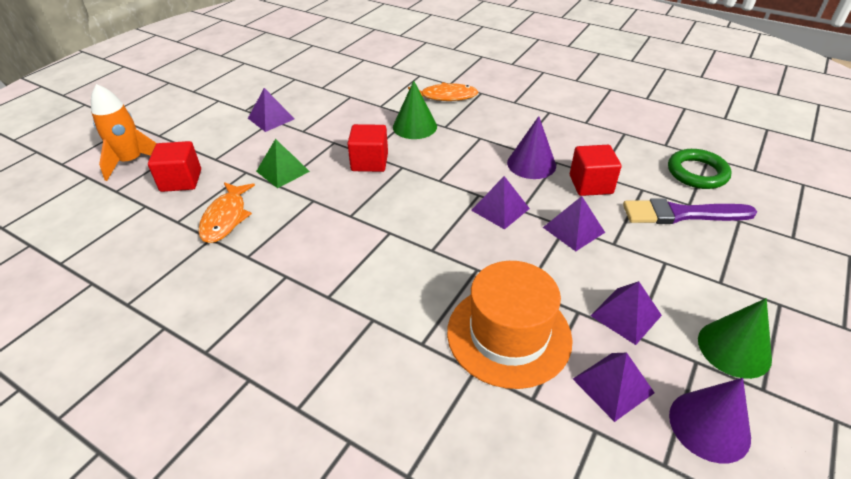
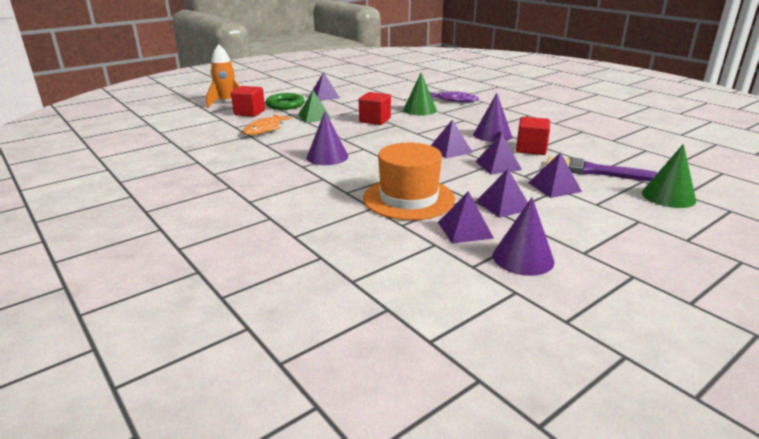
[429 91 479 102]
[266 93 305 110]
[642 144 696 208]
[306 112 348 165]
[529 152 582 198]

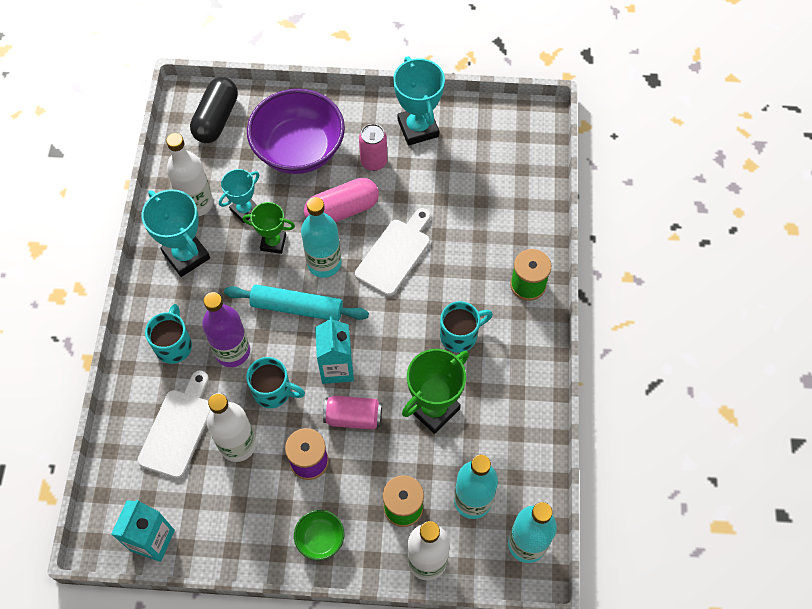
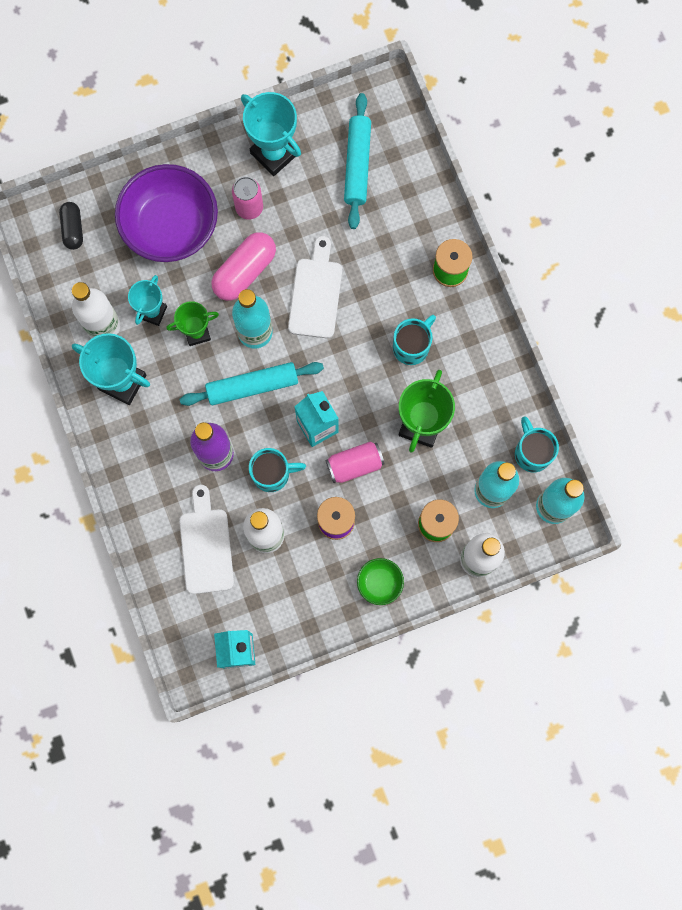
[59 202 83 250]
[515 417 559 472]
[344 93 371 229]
...
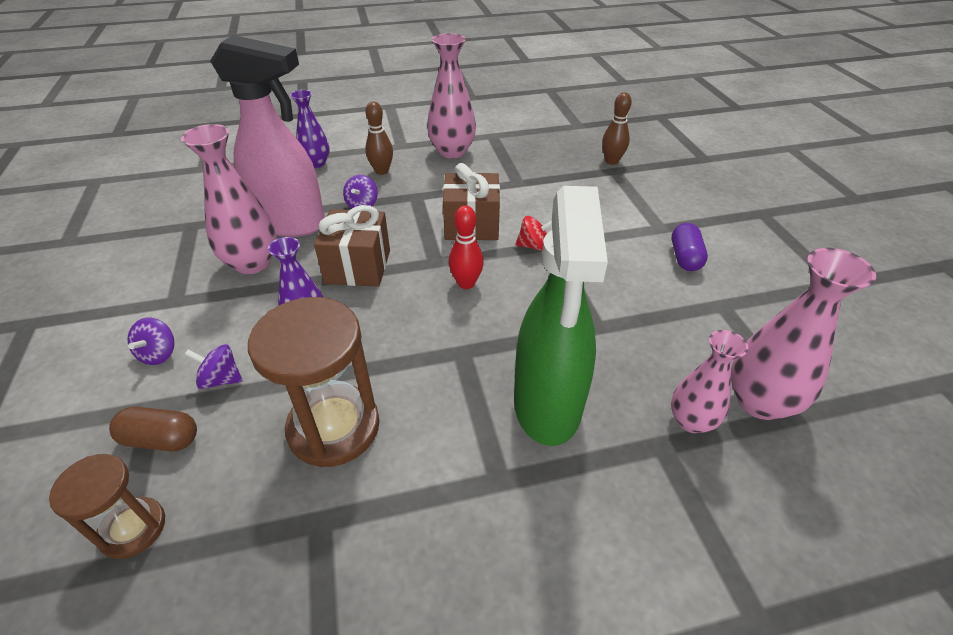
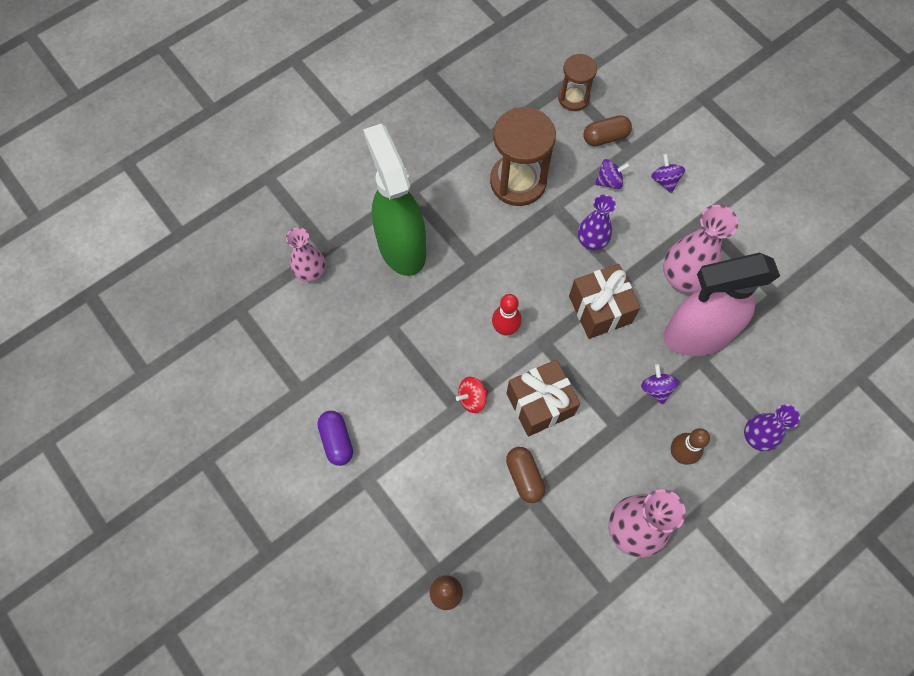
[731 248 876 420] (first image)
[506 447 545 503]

# Exercise
Within the listing above, find the line containing "[429 91 479 102]" and the line containing "[344 93 371 229]". Transcribe them and everything between them exactly, leaving out the pictures.

# Answer to this exercise
[429 91 479 102]
[266 93 305 110]
[642 144 696 208]
[306 112 348 165]
[529 152 582 198]

[59 202 83 250]
[515 417 559 472]
[344 93 371 229]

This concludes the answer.